> _SOURCE DATA_:

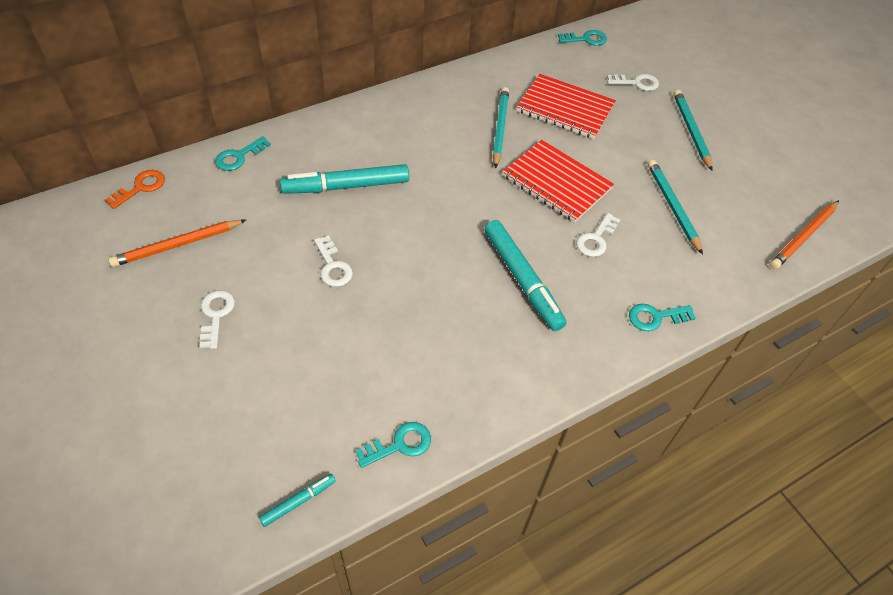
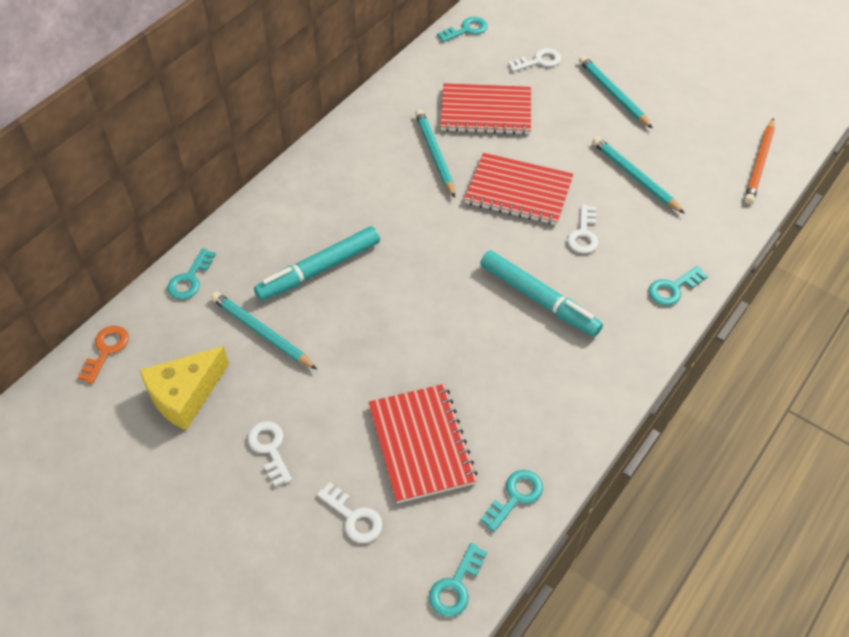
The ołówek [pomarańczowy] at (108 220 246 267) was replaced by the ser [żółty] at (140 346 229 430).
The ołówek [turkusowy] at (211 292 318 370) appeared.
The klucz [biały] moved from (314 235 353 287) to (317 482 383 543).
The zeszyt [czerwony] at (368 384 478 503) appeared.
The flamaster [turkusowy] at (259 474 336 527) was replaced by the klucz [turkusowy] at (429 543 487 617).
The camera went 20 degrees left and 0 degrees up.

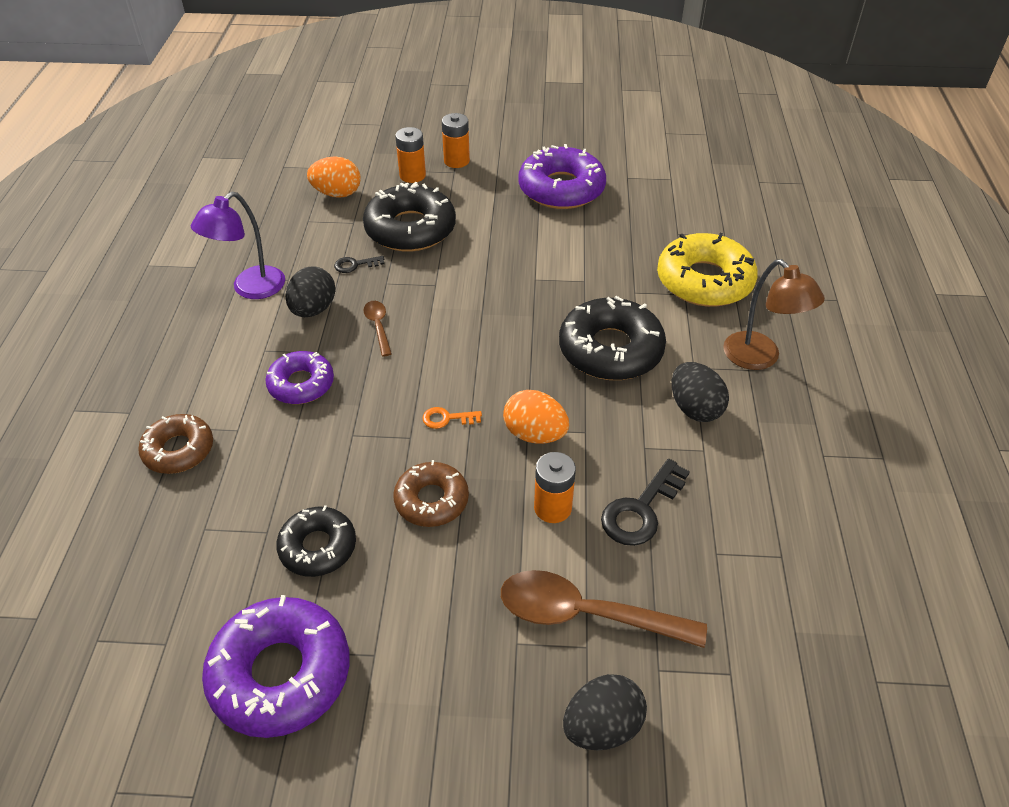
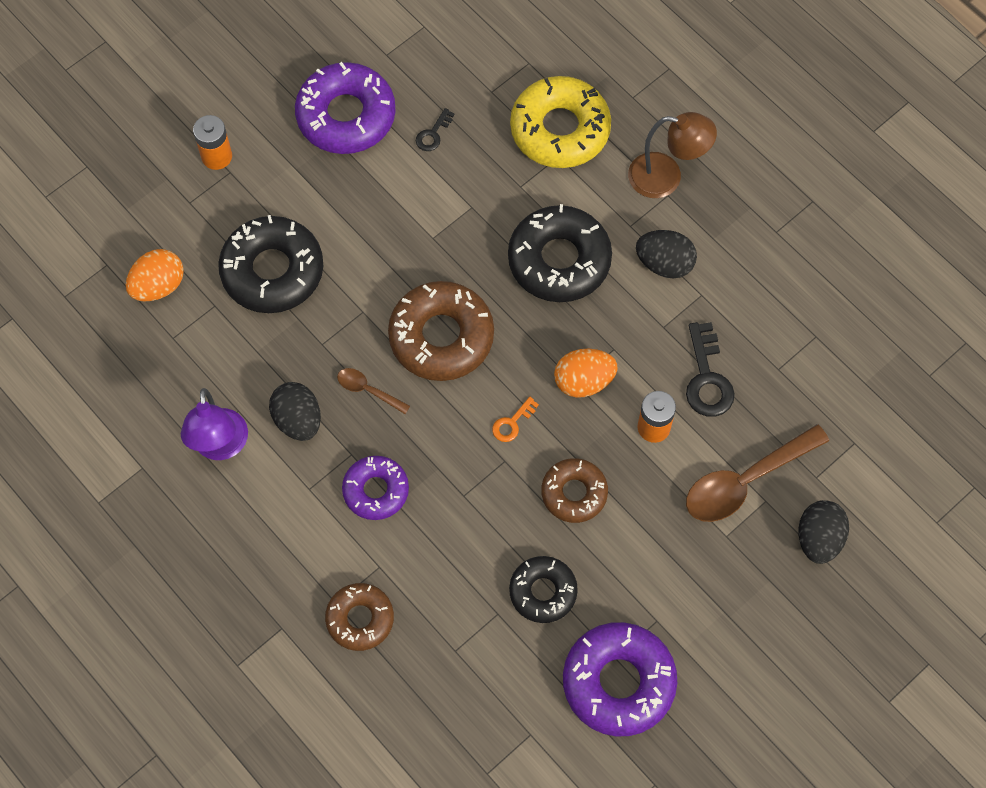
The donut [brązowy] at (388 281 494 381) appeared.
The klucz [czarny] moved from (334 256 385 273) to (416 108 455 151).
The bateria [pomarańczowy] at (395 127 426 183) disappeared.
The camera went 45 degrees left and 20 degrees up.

> _AIM OF THE TASK_:
At the line containing "The flamaster [turkusowy]", start reproducing exactly, and stop after the last line of the listing; include both ends, and leave the pictures out.

> _EXPECTED OUTPUT_:
The flamaster [turkusowy] at (259 474 336 527) was replaced by the klucz [turkusowy] at (429 543 487 617).
The camera went 20 degrees left and 0 degrees up.

The donut [brązowy] at (388 281 494 381) appeared.
The klucz [czarny] moved from (334 256 385 273) to (416 108 455 151).
The bateria [pomarańczowy] at (395 127 426 183) disappeared.
The camera went 45 degrees left and 20 degrees up.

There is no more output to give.